▸ **EXERCISE**
When you copy the listing, reproduce each line as it appears and omit every image.

▸ **RECORDS SHOWN**
* * *

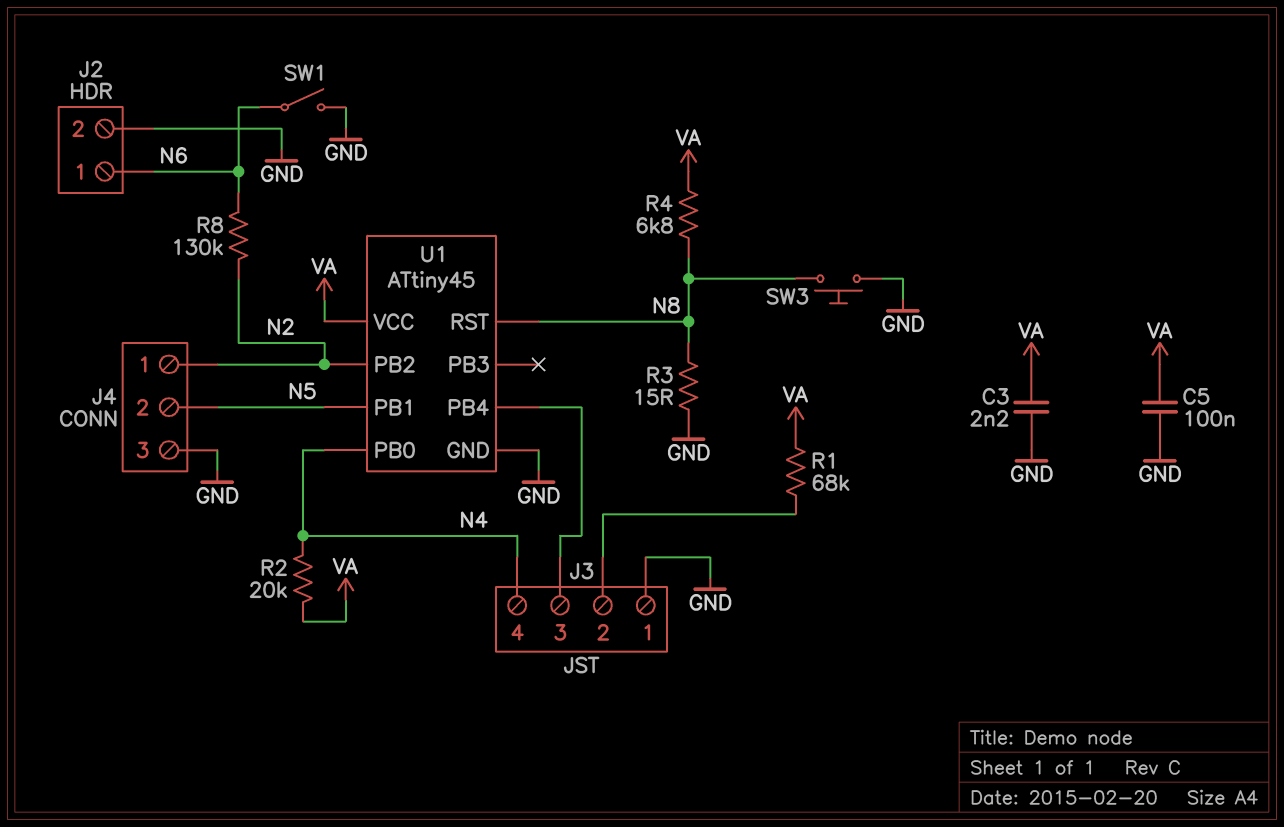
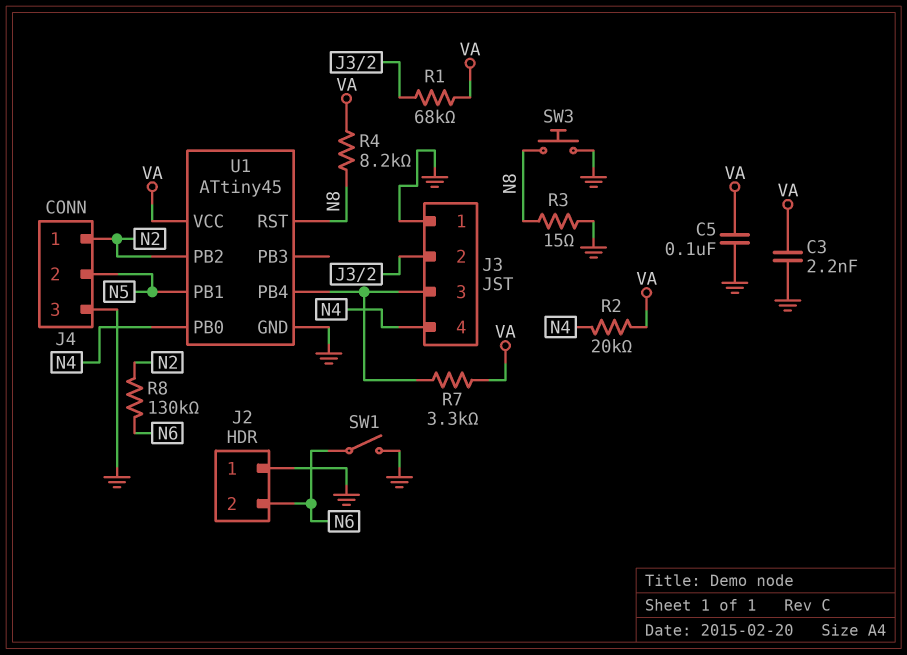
J2 pin 1: N6 -> GND
J2 pin 2: GND -> N6
R4: 6.8k (N8, VA) -> 8.2k (N8, VA)
R7: none -> 3.3k (J3/3, VA)

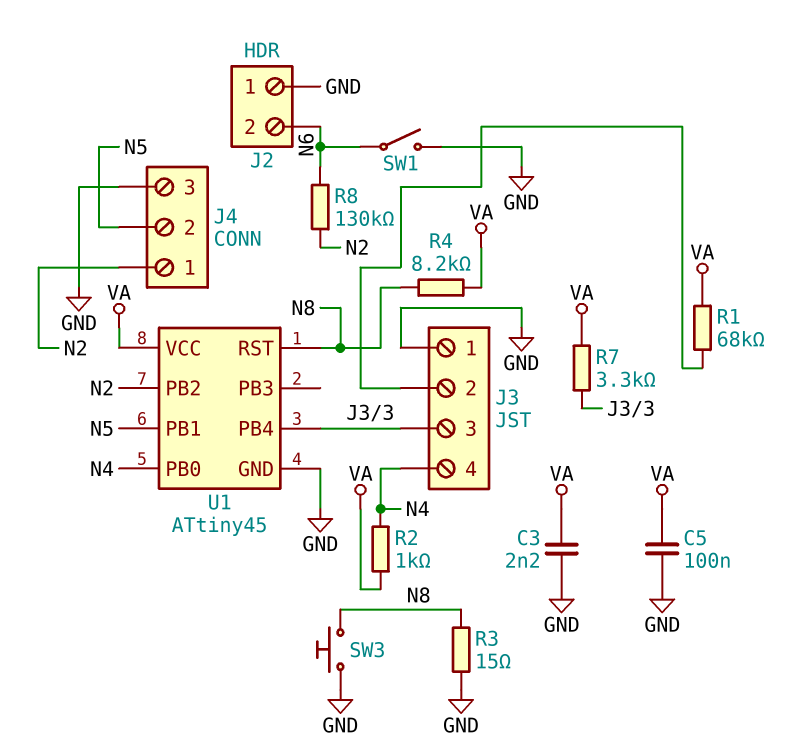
R2: 20k (N4, VA) -> 1k (N4, VA)

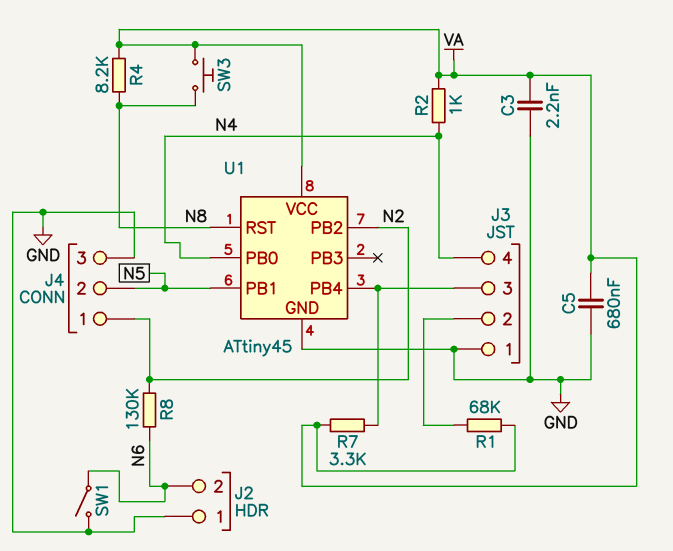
C5: 100nF (GND, VA) -> 680nF (GND, VA)
R3: 15 (GND, N8) -> none
SW3: button (GND, N8) -> button (N8, VA)

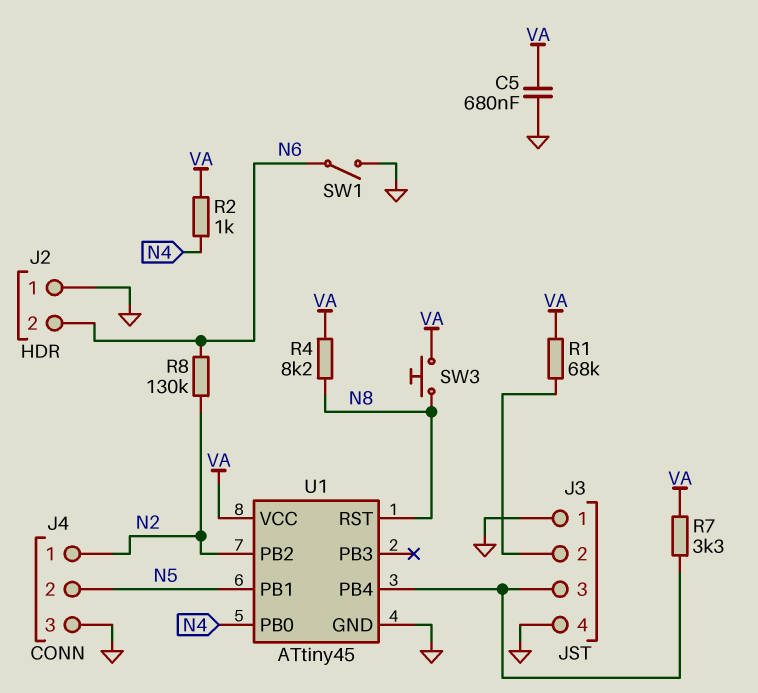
C3: 2.2nF (GND, VA) -> none
J3 pin 4: N4 -> GND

* * *

▸ **OUTPUT FOR THIS EXERCISE**
J2 pin 1: N6 -> GND
J2 pin 2: GND -> N6
R4: 6.8k (N8, VA) -> 8.2k (N8, VA)
R7: none -> 3.3k (J3/3, VA)

R2: 20k (N4, VA) -> 1k (N4, VA)

C5: 100nF (GND, VA) -> 680nF (GND, VA)
R3: 15 (GND, N8) -> none
SW3: button (GND, N8) -> button (N8, VA)

C3: 2.2nF (GND, VA) -> none
J3 pin 4: N4 -> GND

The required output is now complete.